# [Task to complete]
Return, with both end lines included, exactly what the data below holds from the line with "pink dice: 11 -> 7" through the line with "white goblet: 4 -> 7", though not the pictures.

= Beginning of Section =

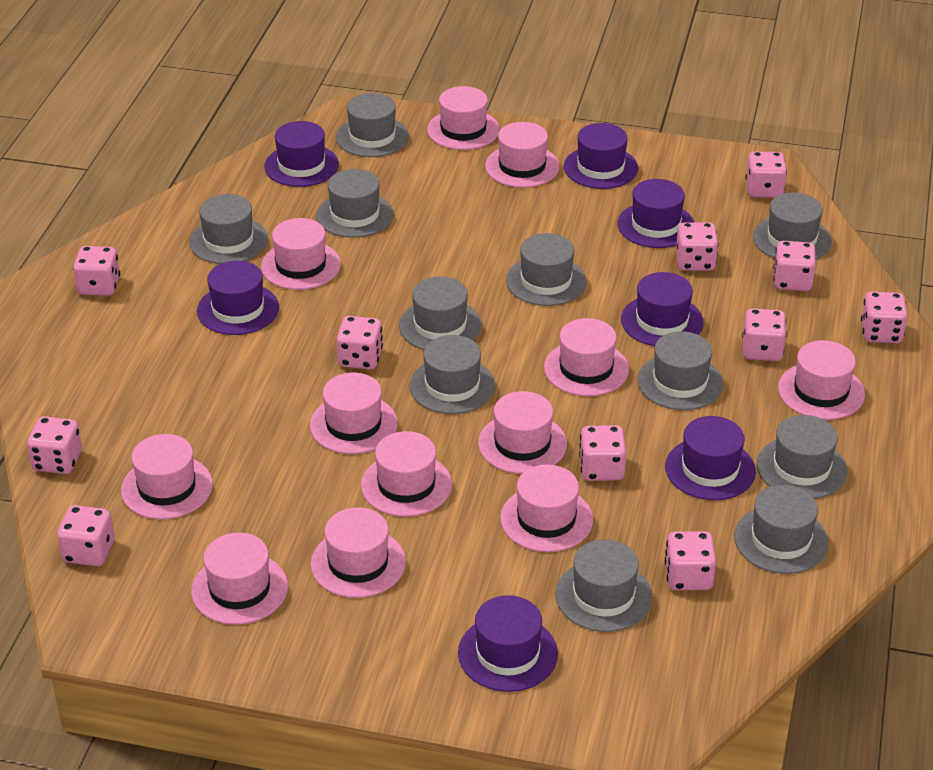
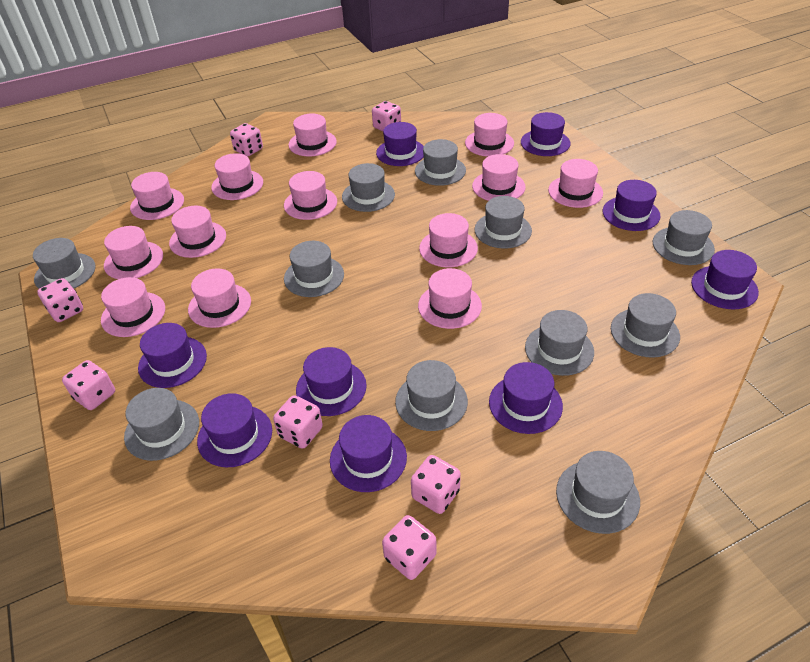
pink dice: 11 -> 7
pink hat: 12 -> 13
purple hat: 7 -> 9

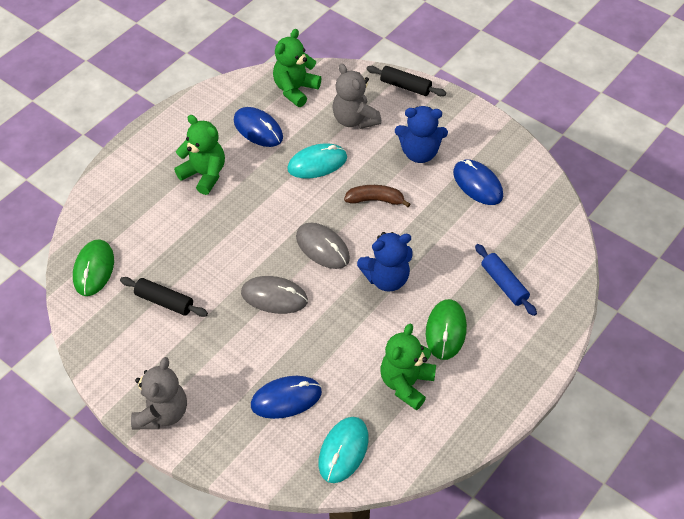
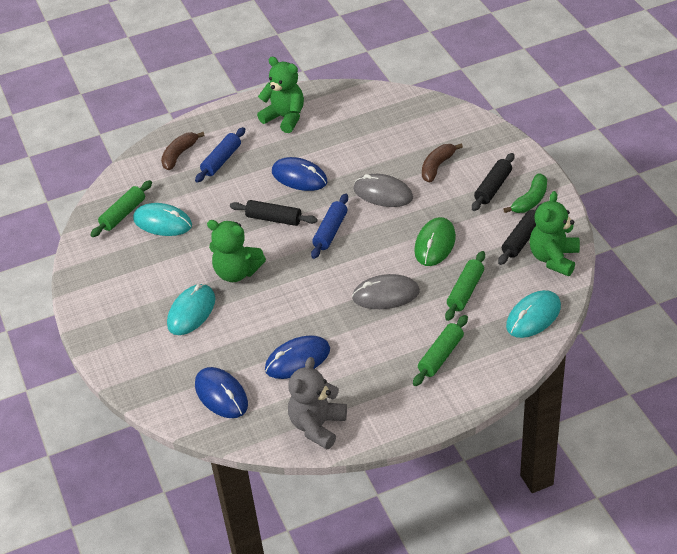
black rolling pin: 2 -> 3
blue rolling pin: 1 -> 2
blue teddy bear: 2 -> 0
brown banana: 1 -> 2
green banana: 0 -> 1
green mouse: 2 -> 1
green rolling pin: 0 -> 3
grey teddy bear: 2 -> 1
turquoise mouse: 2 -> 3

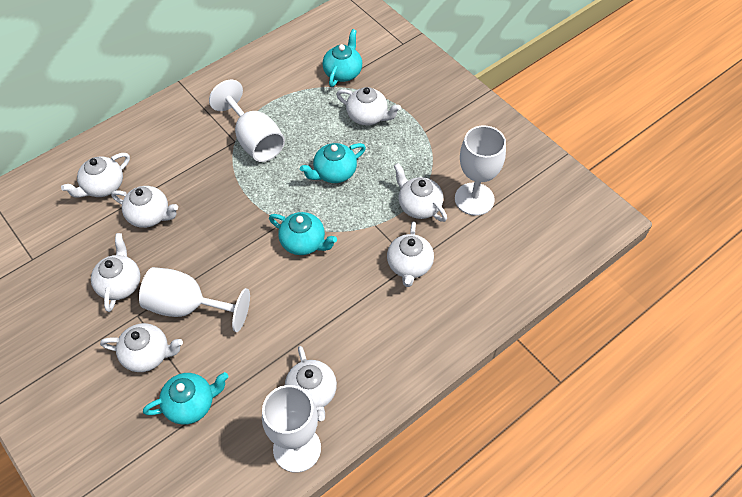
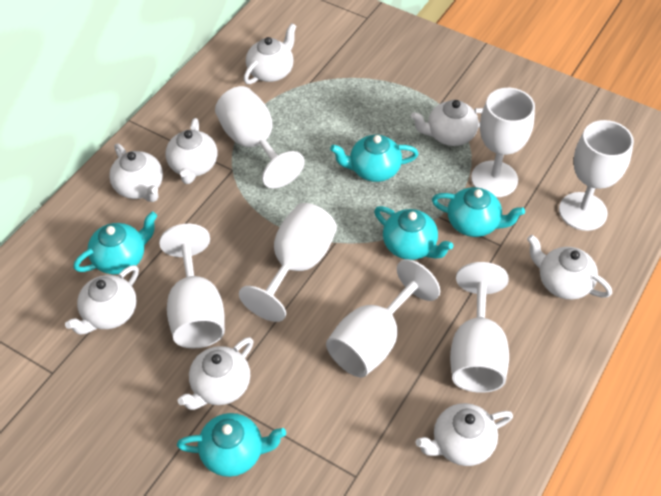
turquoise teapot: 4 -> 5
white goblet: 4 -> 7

= End of Section =
= Beginning of Section =

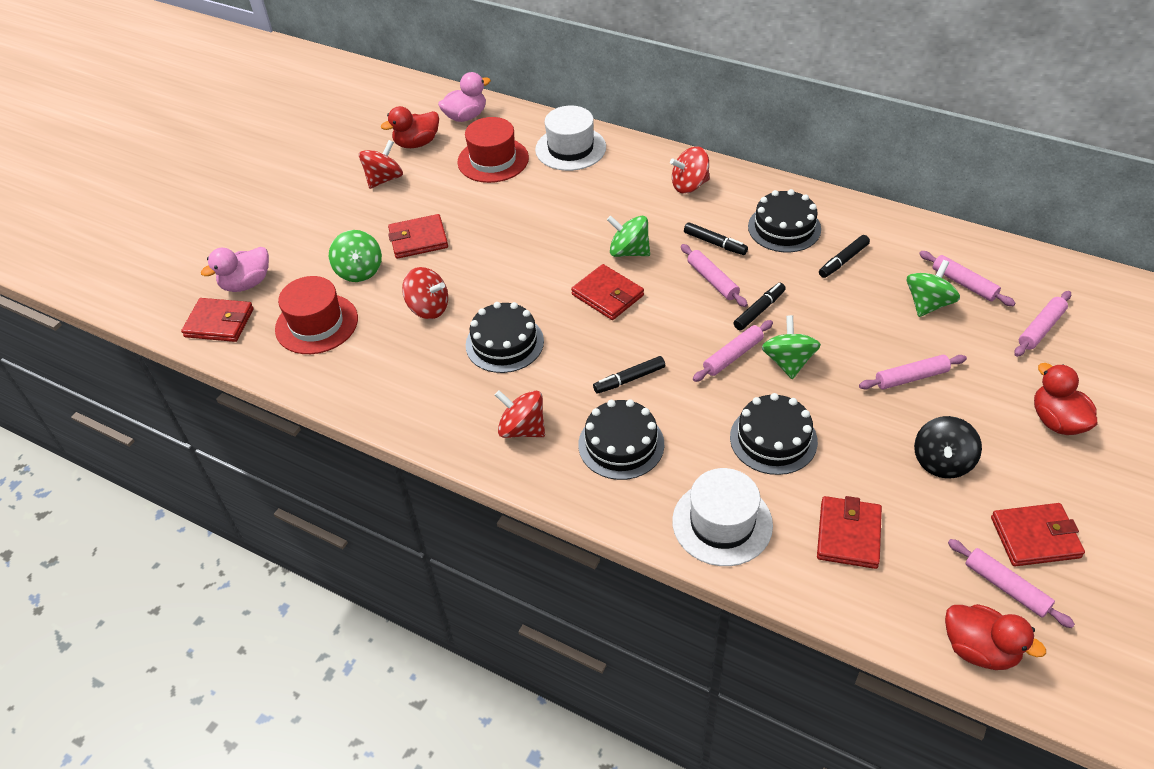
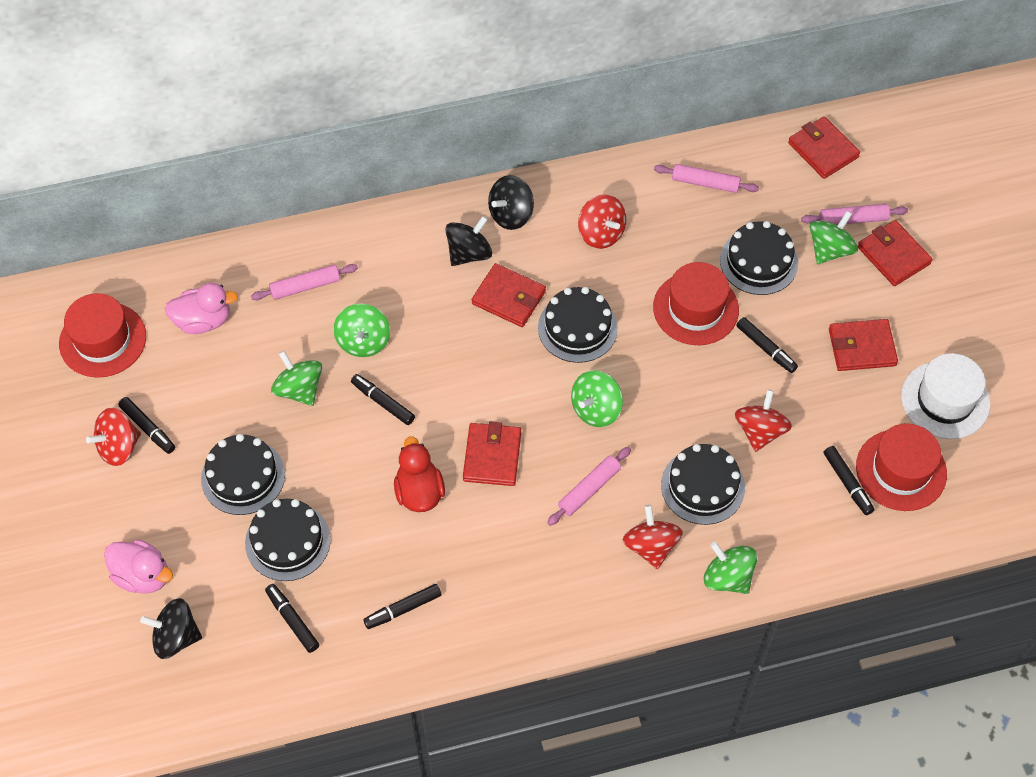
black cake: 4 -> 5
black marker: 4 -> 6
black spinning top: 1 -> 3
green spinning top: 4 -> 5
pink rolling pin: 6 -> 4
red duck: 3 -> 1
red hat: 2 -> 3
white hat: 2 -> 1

= End of Section =

# [Written answer]
pink dice: 11 -> 7
pink hat: 12 -> 13
purple hat: 7 -> 9

black rolling pin: 2 -> 3
blue rolling pin: 1 -> 2
blue teddy bear: 2 -> 0
brown banana: 1 -> 2
green banana: 0 -> 1
green mouse: 2 -> 1
green rolling pin: 0 -> 3
grey teddy bear: 2 -> 1
turquoise mouse: 2 -> 3

turquoise teapot: 4 -> 5
white goblet: 4 -> 7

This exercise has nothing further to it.